# What the task asks
Your answer should be the full data, transcribed exactly, with no pictures in it.

+ + + +

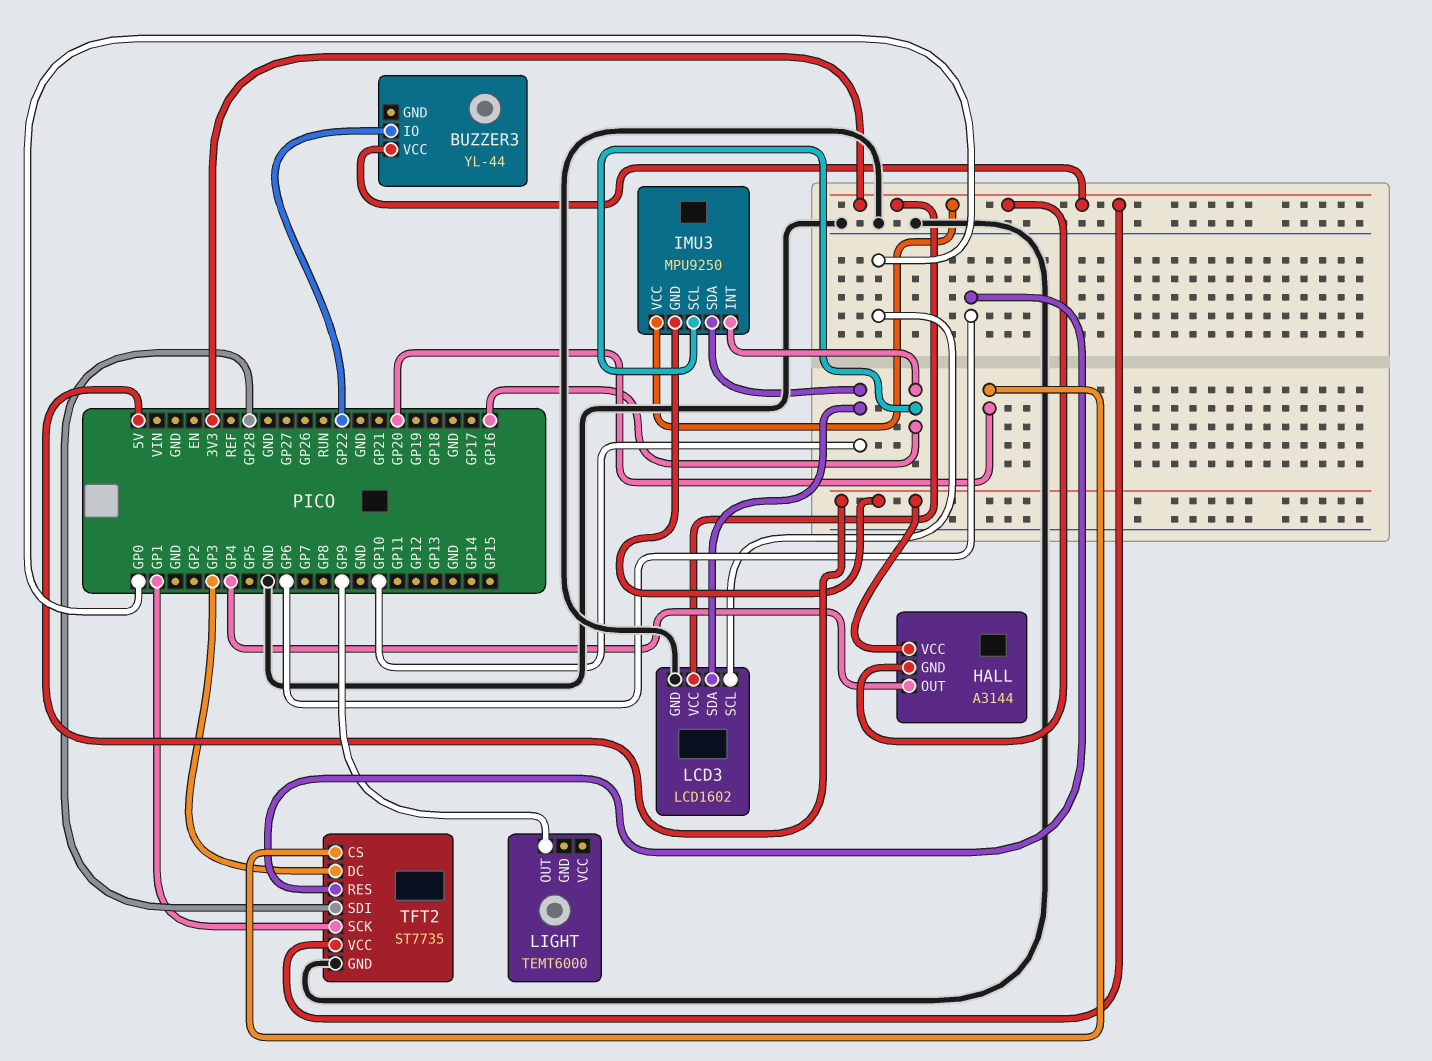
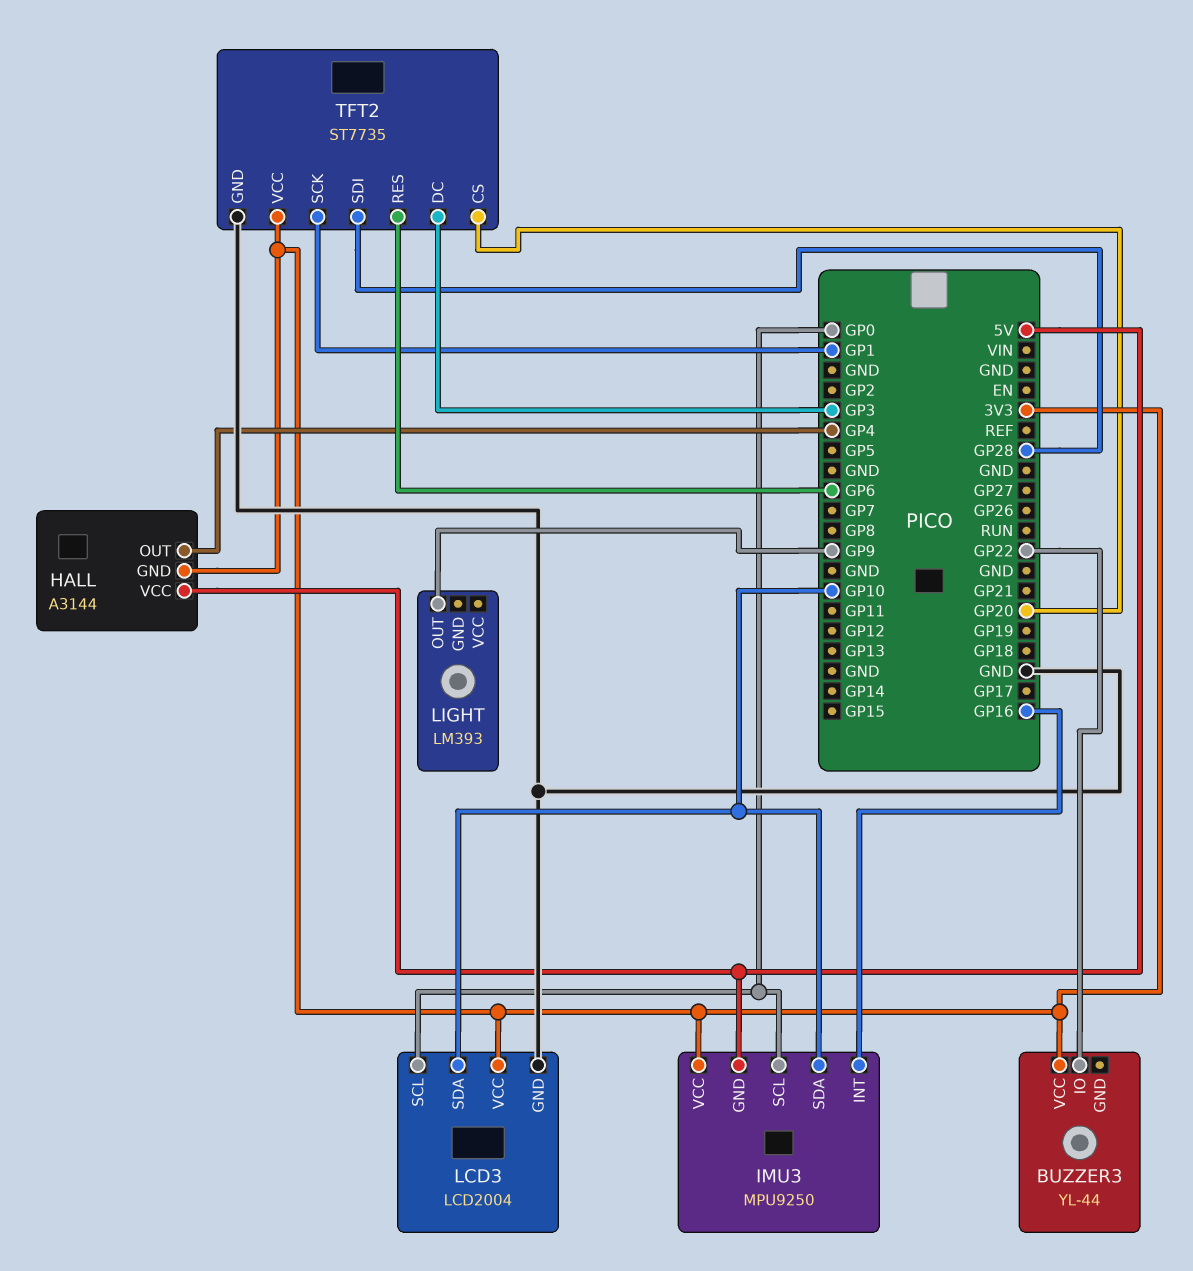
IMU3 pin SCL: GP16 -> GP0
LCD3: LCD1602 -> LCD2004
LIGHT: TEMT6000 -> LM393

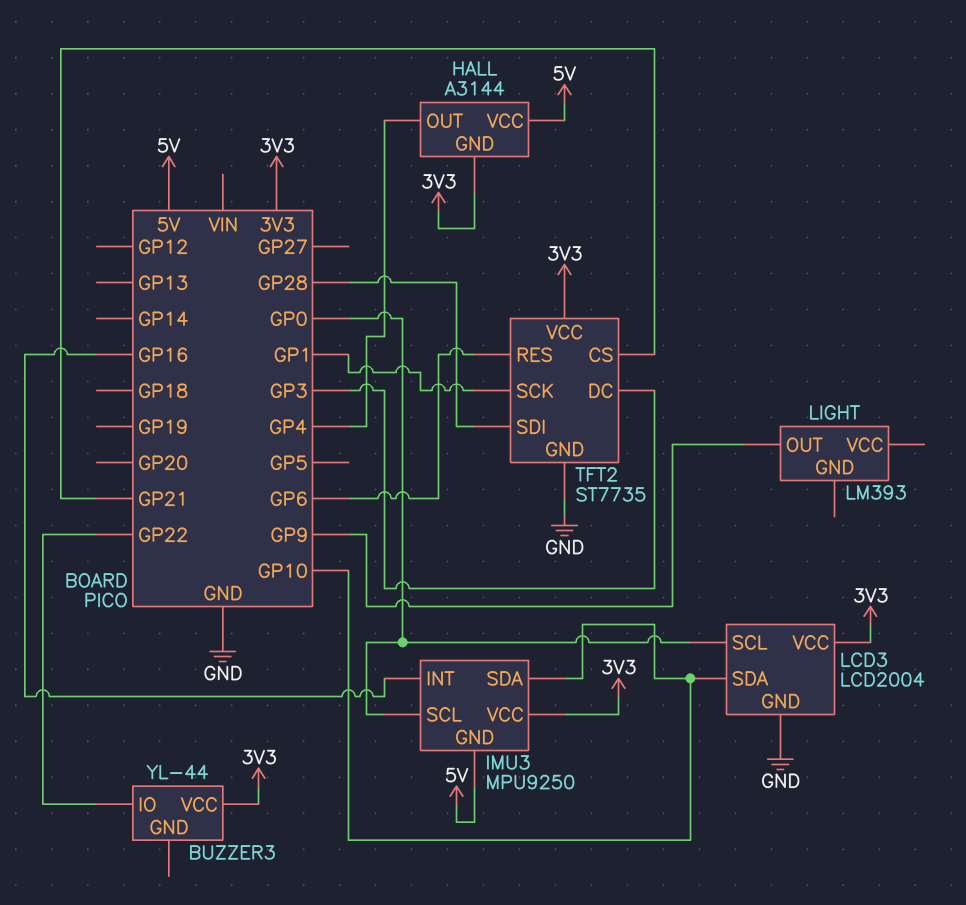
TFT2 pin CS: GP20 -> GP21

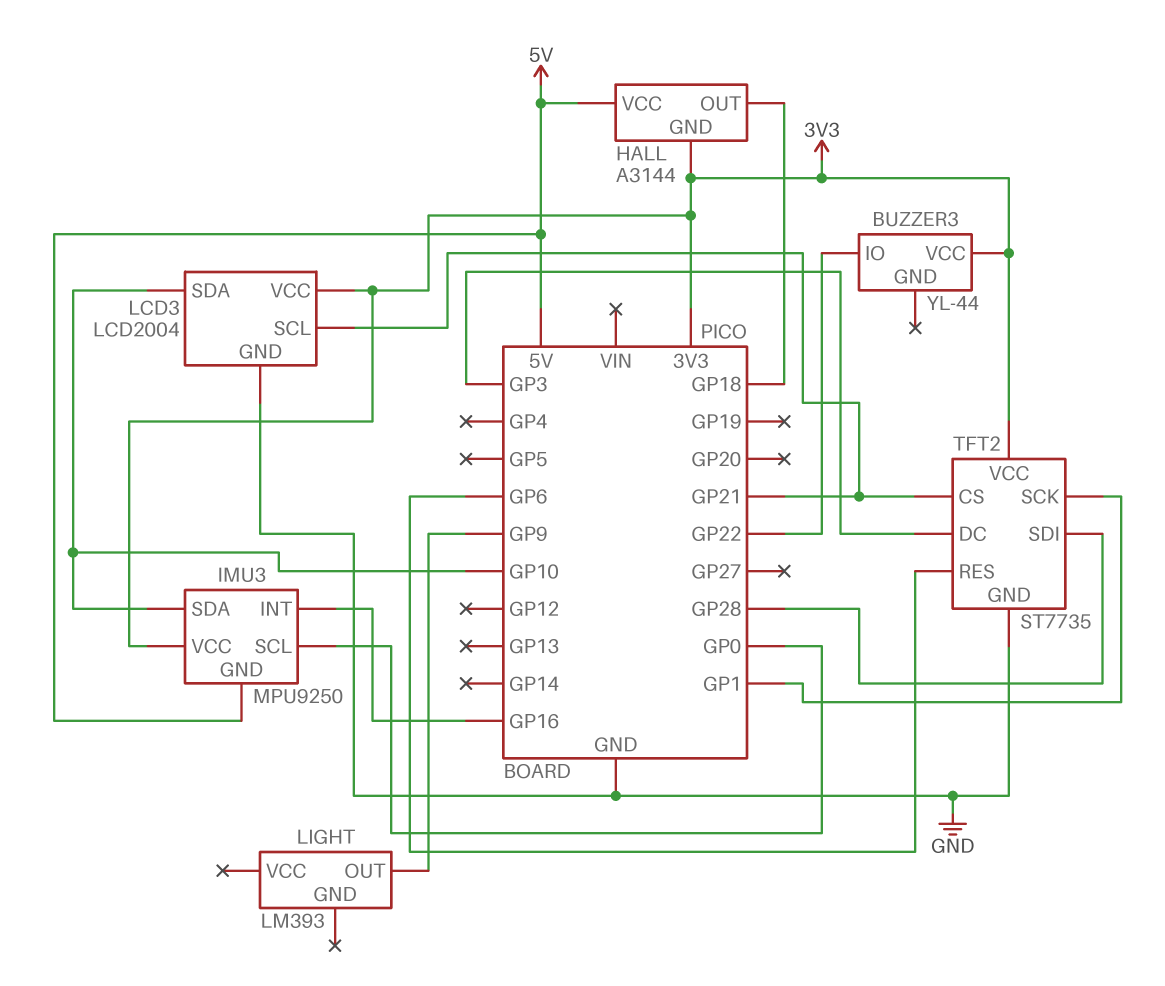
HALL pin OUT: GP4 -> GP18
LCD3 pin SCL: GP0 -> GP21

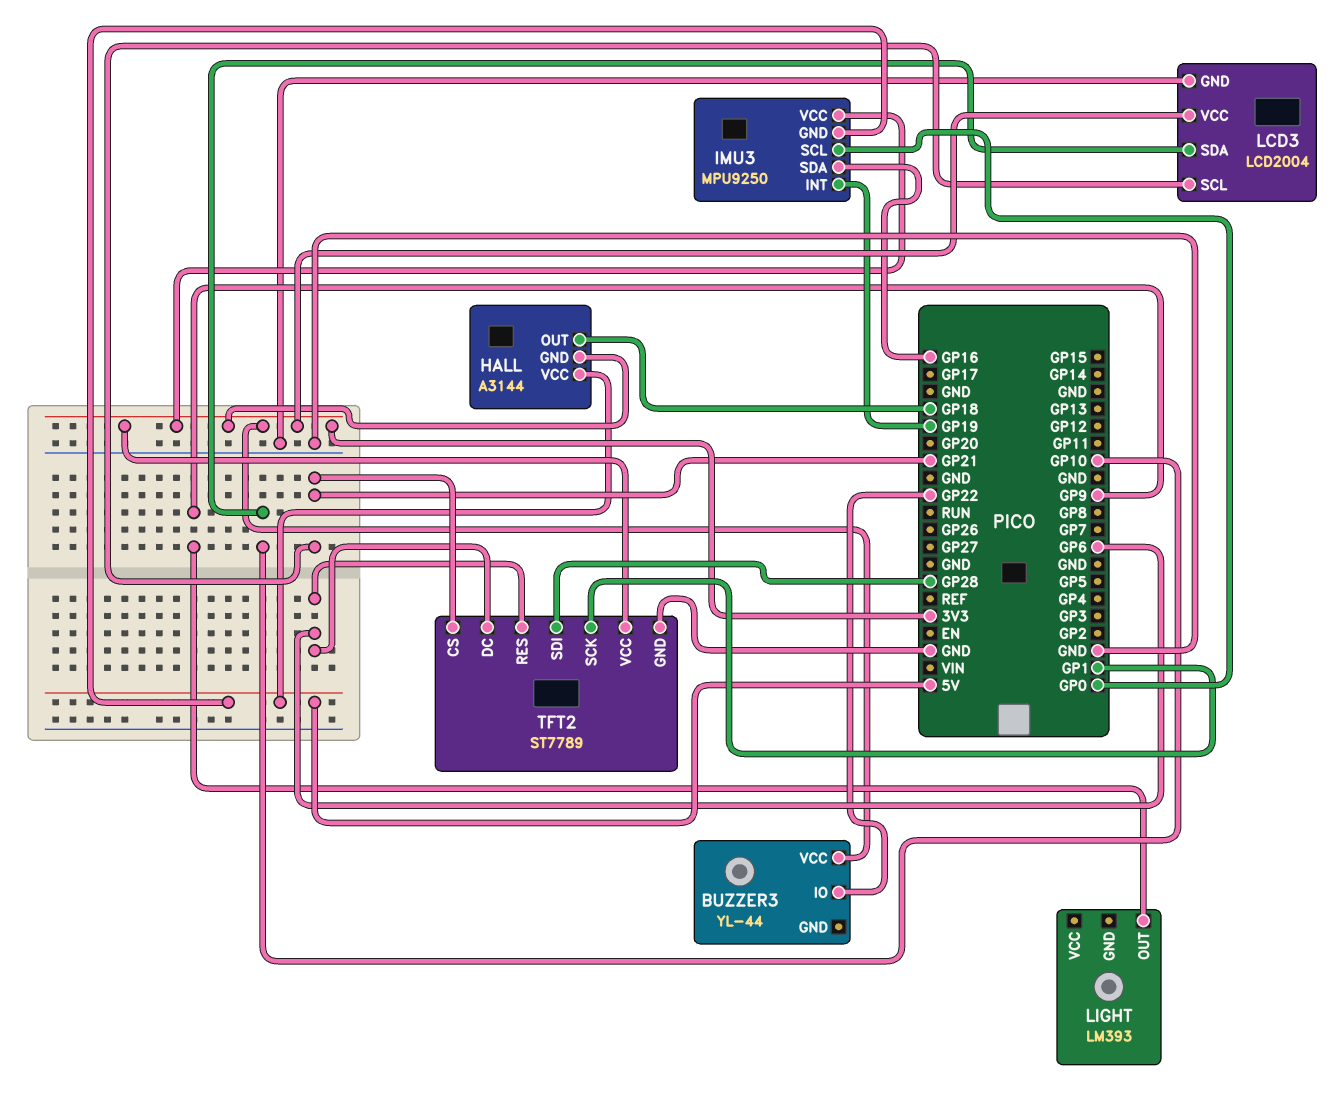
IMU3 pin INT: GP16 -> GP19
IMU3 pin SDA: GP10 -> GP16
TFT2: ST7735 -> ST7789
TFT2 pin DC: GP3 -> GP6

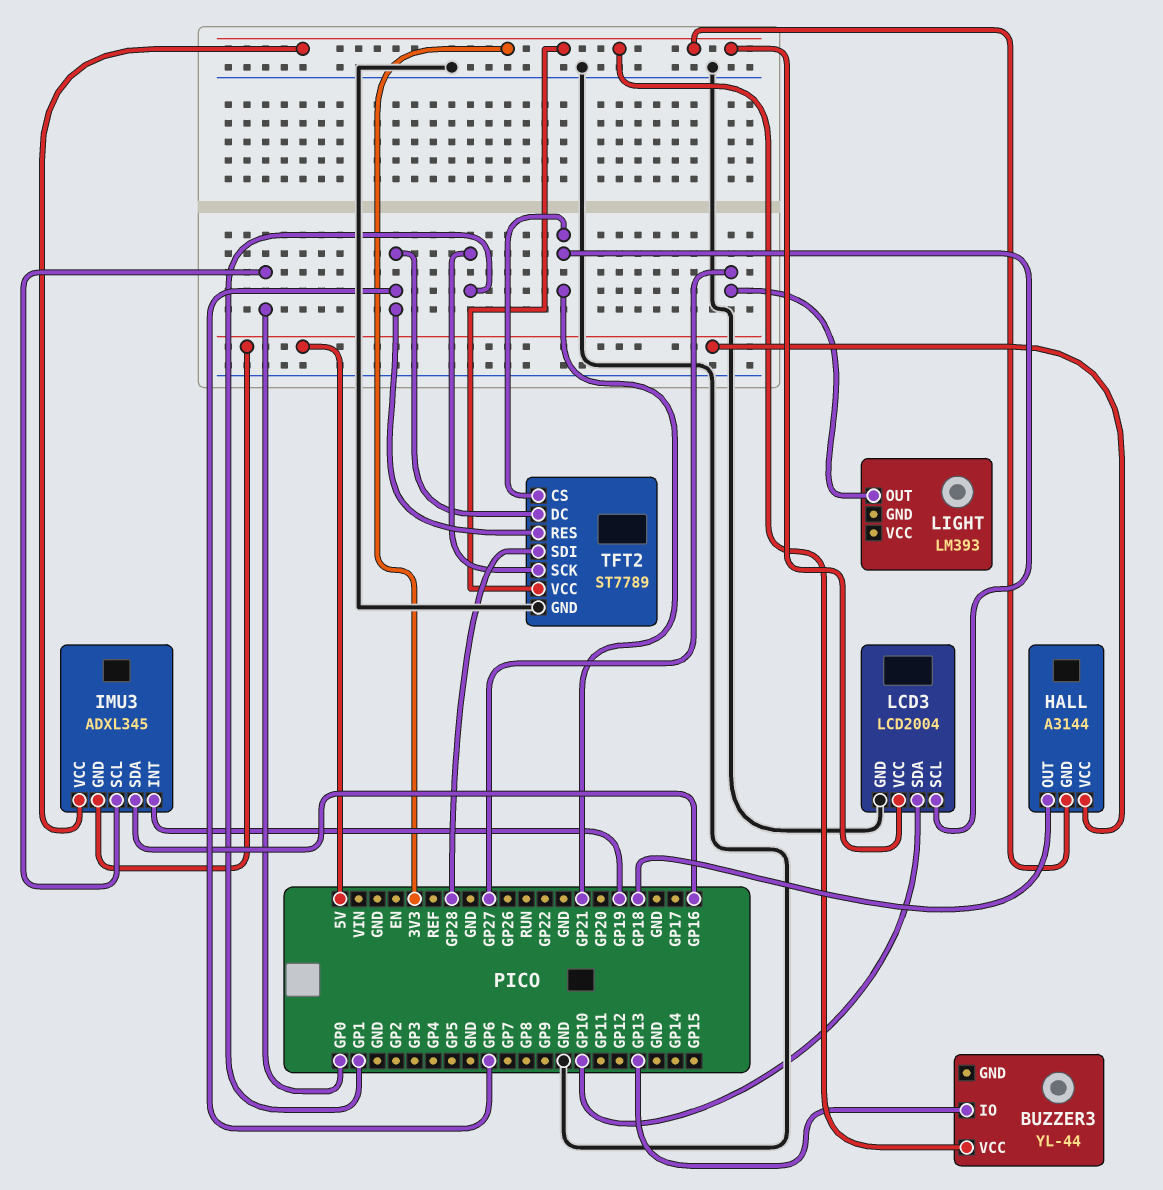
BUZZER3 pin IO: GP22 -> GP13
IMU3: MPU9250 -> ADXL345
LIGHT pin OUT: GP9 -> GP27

+ + + +

# Task solution
IMU3 pin SCL: GP16 -> GP0
LCD3: LCD1602 -> LCD2004
LIGHT: TEMT6000 -> LM393

TFT2 pin CS: GP20 -> GP21

HALL pin OUT: GP4 -> GP18
LCD3 pin SCL: GP0 -> GP21

IMU3 pin INT: GP16 -> GP19
IMU3 pin SDA: GP10 -> GP16
TFT2: ST7735 -> ST7789
TFT2 pin DC: GP3 -> GP6

BUZZER3 pin IO: GP22 -> GP13
IMU3: MPU9250 -> ADXL345
LIGHT pin OUT: GP9 -> GP27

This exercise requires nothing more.